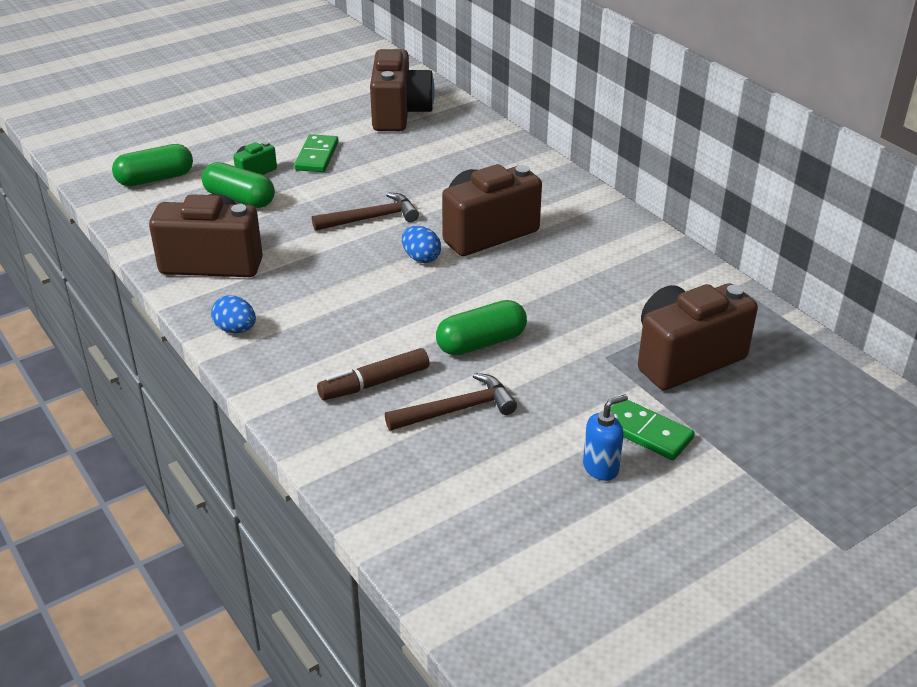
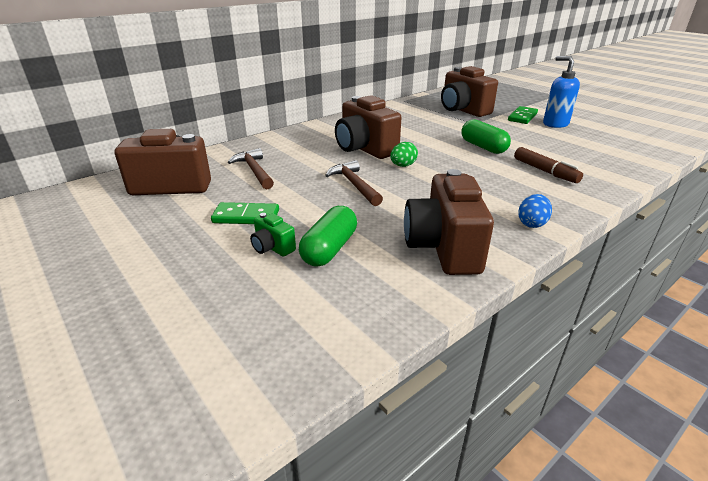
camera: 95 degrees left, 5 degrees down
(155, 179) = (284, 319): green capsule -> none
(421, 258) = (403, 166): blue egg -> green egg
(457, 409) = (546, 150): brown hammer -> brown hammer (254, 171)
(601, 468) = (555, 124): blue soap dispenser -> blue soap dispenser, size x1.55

* * *

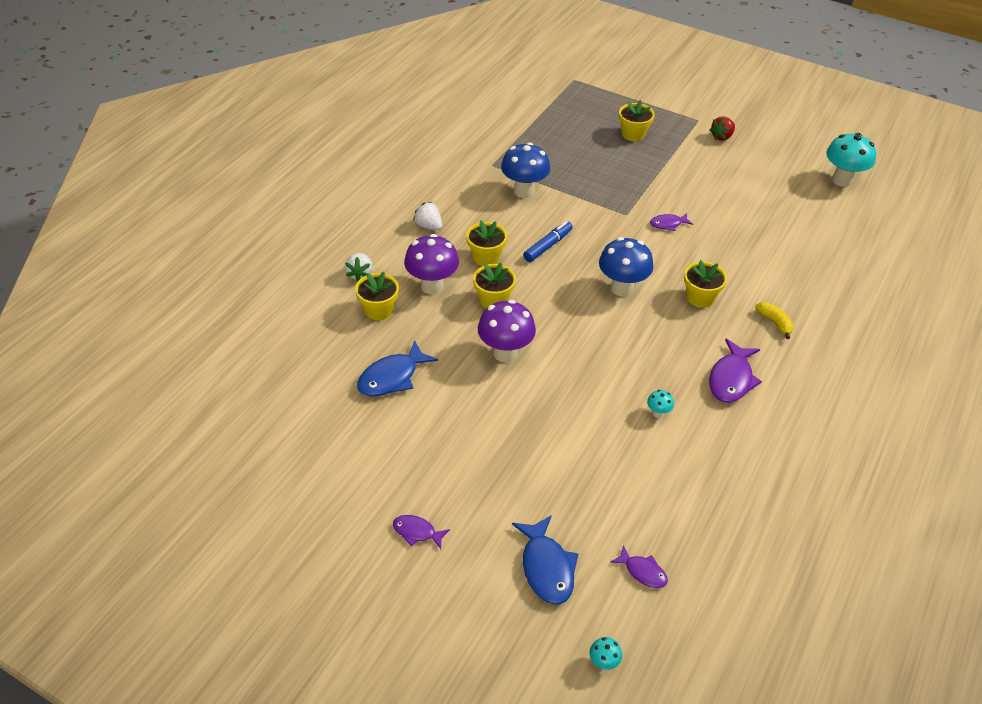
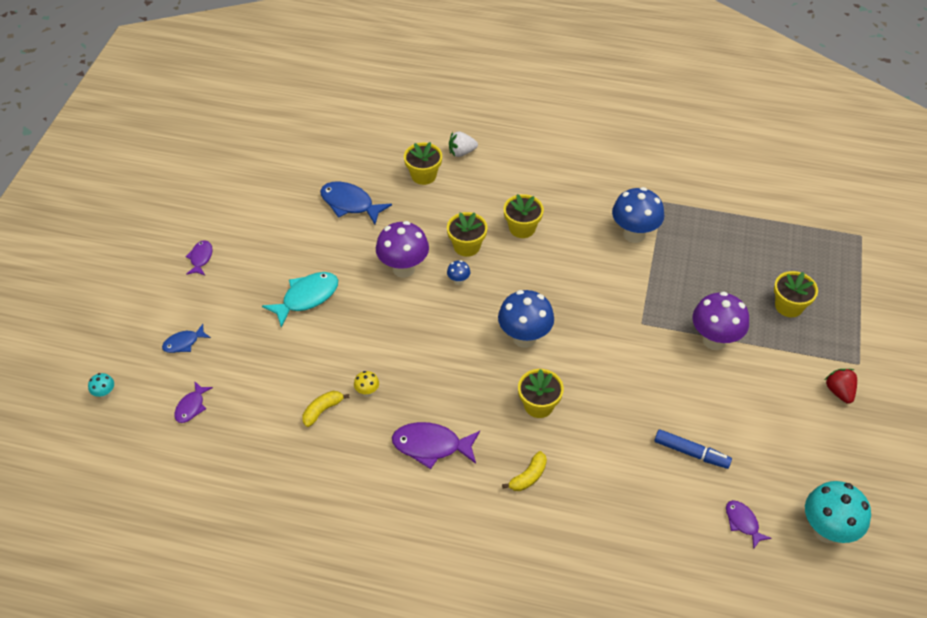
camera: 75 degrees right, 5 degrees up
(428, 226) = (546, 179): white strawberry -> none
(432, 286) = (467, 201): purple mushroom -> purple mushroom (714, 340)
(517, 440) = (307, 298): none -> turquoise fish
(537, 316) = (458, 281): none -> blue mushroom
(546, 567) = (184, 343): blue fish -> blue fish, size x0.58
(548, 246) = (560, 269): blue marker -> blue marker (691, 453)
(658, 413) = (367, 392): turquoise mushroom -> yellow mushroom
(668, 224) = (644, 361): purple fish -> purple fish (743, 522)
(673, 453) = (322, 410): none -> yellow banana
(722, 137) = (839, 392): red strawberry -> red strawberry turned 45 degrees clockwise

* * *

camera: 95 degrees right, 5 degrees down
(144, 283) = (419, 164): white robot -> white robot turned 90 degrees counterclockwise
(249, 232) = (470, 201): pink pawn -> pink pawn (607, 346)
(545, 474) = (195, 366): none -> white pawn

- **Task directions**: Reproduce, character for character, only the lines of the preceding data that start at the line with "(432, 286) = (467, 201): purple" and end at the line with "(722, 137) = (839, 392): red", both included.

- **Output for this task**:
(432, 286) = (467, 201): purple mushroom -> purple mushroom (714, 340)
(517, 440) = (307, 298): none -> turquoise fish
(537, 316) = (458, 281): none -> blue mushroom
(546, 567) = (184, 343): blue fish -> blue fish, size x0.58
(548, 246) = (560, 269): blue marker -> blue marker (691, 453)
(658, 413) = (367, 392): turquoise mushroom -> yellow mushroom
(668, 224) = (644, 361): purple fish -> purple fish (743, 522)
(673, 453) = (322, 410): none -> yellow banana
(722, 137) = (839, 392): red strawberry -> red strawberry turned 45 degrees clockwise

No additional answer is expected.